━━━━━ MATERIAL PROVIDED ━━━━━

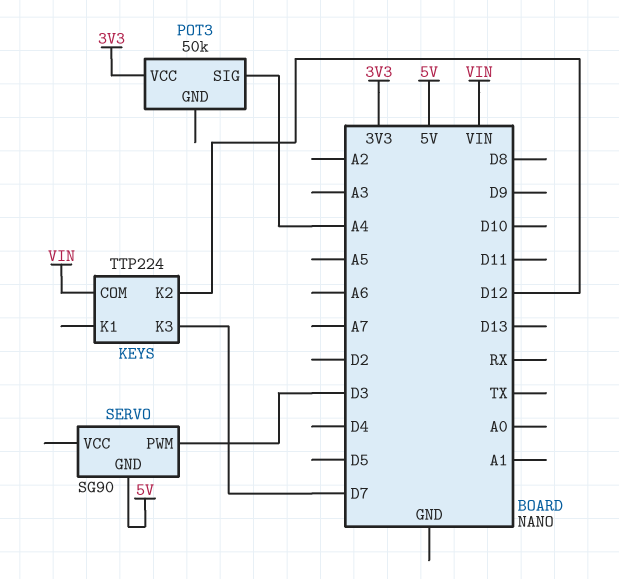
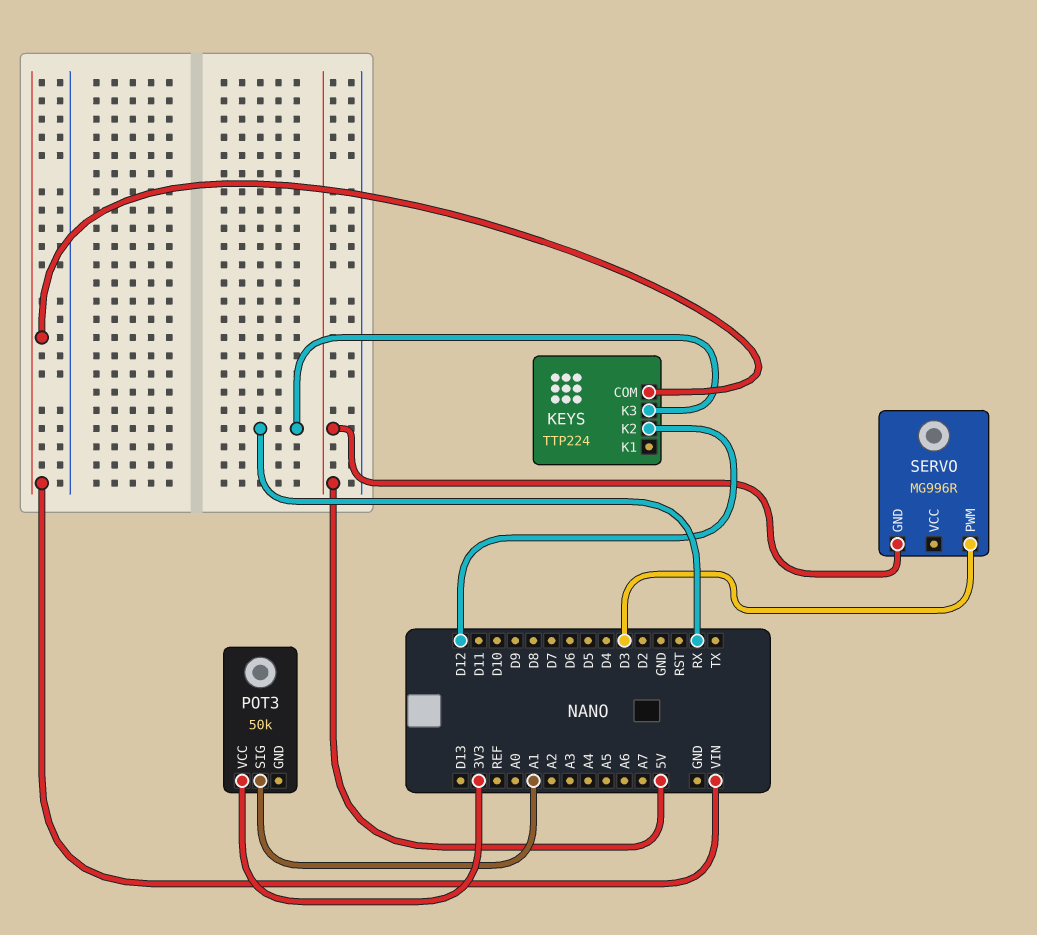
KEYS pin K3: D7 -> RX
POT3 pin SIG: A4 -> A1
SERVO: SG90 -> MG996R

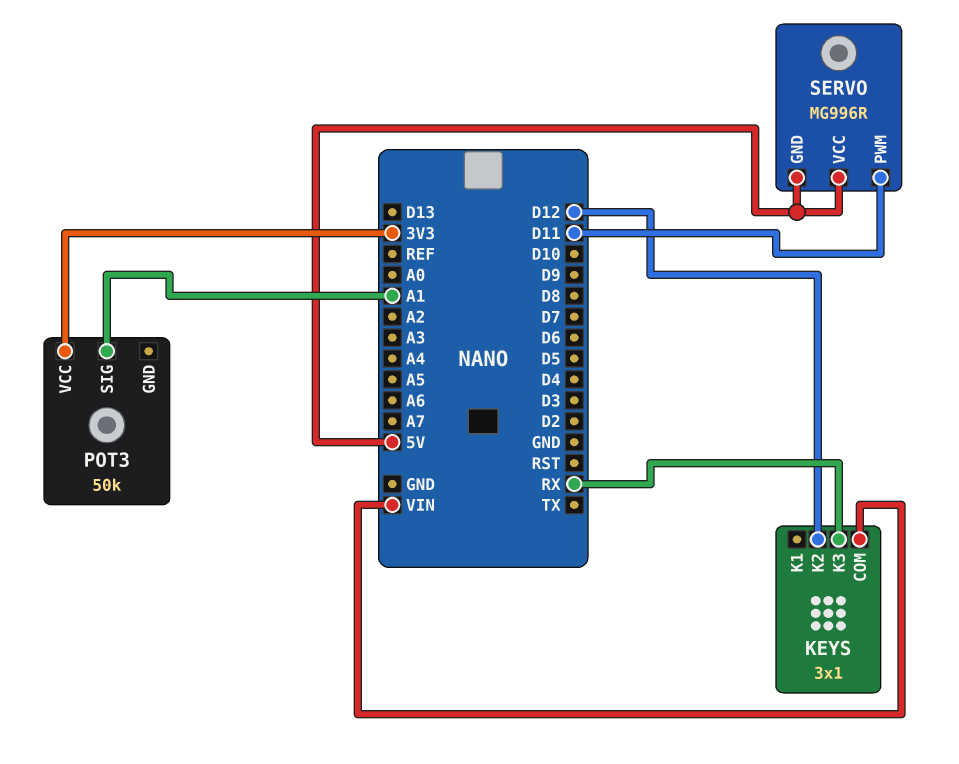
KEYS: TTP224 -> 3x1
SERVO pin PWM: D3 -> D11
SERVO pin VCC: none -> 5V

━━━━━

YOUR GOAL:
With the pictures left out, give again exactly the lines from the one that contains "SERVO: SG90 -> MG996R" through the final line of the data above.

FINISHED TASK:
SERVO: SG90 -> MG996R

KEYS: TTP224 -> 3x1
SERVO pin PWM: D3 -> D11
SERVO pin VCC: none -> 5V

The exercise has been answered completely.